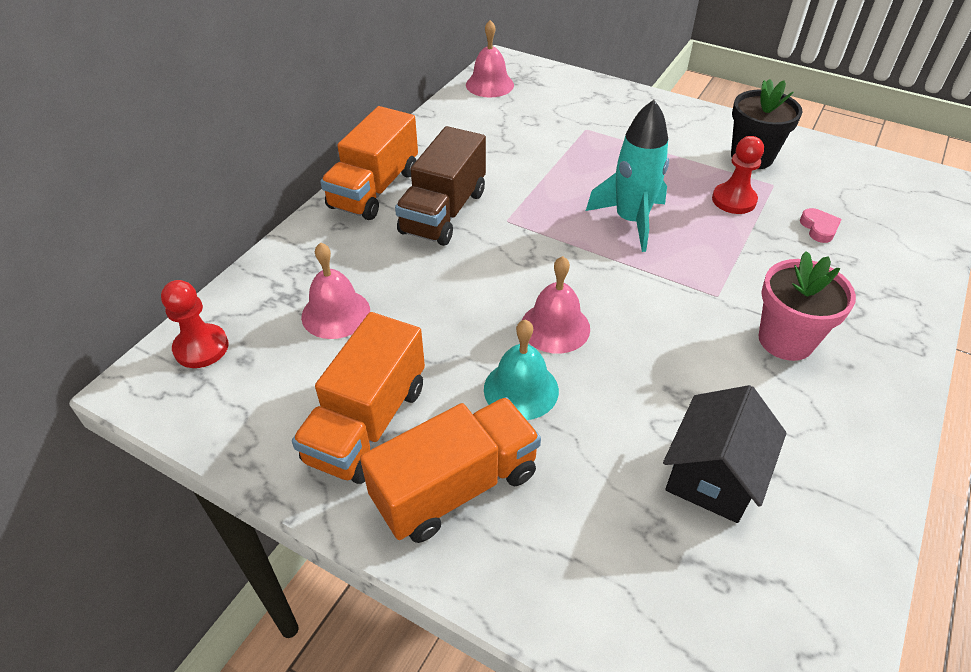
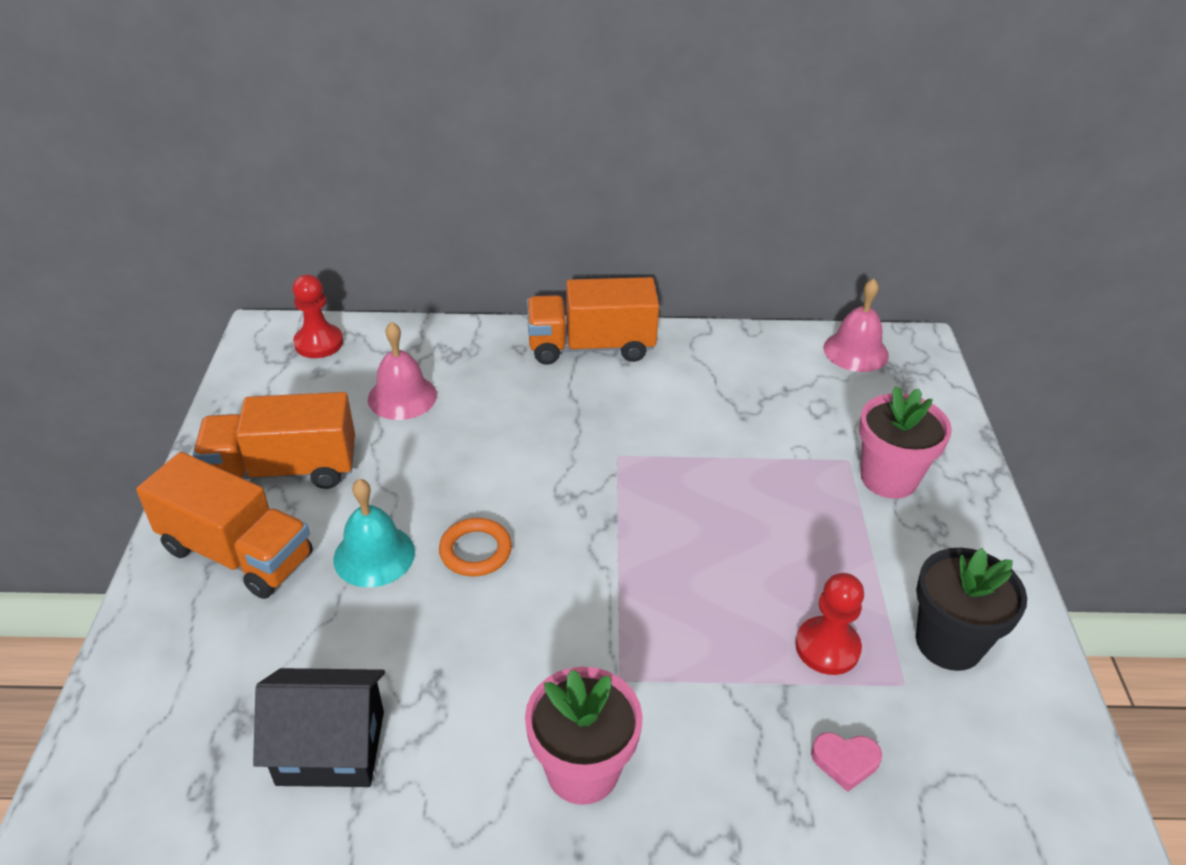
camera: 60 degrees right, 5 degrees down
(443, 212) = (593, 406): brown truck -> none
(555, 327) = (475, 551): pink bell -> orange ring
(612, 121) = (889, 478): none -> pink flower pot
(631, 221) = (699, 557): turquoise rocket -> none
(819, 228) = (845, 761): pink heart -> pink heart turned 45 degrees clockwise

What the task asks: Please print the material exactly as given above, omitting the pictures.

Task solution:
camera: 60 degrees right, 5 degrees down
(443, 212) = (593, 406): brown truck -> none
(555, 327) = (475, 551): pink bell -> orange ring
(612, 121) = (889, 478): none -> pink flower pot
(631, 221) = (699, 557): turquoise rocket -> none
(819, 228) = (845, 761): pink heart -> pink heart turned 45 degrees clockwise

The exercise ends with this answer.